• _INSTRUCTIONS FOR THE TASK_: After locating the line with "white trophy: [60,96,173,226]" in the data that follows, return it and every later line exactly, up to and including the line with "white watering can: [551,260,680,396]".

=== SOURCE DATA ===

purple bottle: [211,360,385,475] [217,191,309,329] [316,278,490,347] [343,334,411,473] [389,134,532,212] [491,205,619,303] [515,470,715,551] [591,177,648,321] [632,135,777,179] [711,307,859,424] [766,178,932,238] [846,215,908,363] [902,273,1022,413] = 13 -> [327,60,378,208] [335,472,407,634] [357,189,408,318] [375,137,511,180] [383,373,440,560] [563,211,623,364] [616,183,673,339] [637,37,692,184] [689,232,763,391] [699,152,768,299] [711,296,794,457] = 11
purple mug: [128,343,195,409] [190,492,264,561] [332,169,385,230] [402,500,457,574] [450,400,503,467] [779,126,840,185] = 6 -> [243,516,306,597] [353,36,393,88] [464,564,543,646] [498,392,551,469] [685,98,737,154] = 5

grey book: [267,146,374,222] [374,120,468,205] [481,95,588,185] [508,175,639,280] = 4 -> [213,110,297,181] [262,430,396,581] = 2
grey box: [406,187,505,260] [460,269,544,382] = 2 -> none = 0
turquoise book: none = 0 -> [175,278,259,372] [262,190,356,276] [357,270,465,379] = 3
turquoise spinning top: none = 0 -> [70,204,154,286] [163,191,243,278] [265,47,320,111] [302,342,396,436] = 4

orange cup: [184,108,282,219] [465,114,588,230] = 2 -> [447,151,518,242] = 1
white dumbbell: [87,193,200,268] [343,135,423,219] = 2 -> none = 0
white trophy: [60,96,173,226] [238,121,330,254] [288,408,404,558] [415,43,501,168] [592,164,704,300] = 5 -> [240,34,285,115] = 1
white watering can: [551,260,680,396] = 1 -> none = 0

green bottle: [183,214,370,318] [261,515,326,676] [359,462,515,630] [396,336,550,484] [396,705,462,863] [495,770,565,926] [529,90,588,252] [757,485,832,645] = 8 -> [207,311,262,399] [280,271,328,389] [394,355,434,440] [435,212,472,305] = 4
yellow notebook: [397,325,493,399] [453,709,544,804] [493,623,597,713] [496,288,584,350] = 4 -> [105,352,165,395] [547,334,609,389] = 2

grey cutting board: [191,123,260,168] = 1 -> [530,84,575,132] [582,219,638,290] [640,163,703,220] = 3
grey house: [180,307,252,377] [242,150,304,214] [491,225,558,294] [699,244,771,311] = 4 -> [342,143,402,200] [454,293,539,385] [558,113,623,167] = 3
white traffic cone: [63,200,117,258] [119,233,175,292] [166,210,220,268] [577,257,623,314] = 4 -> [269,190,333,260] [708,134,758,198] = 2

===

• _FINISHED EXERCISE_:
white trophy: [60,96,173,226] [238,121,330,254] [288,408,404,558] [415,43,501,168] [592,164,704,300] = 5 -> [240,34,285,115] = 1
white watering can: [551,260,680,396] = 1 -> none = 0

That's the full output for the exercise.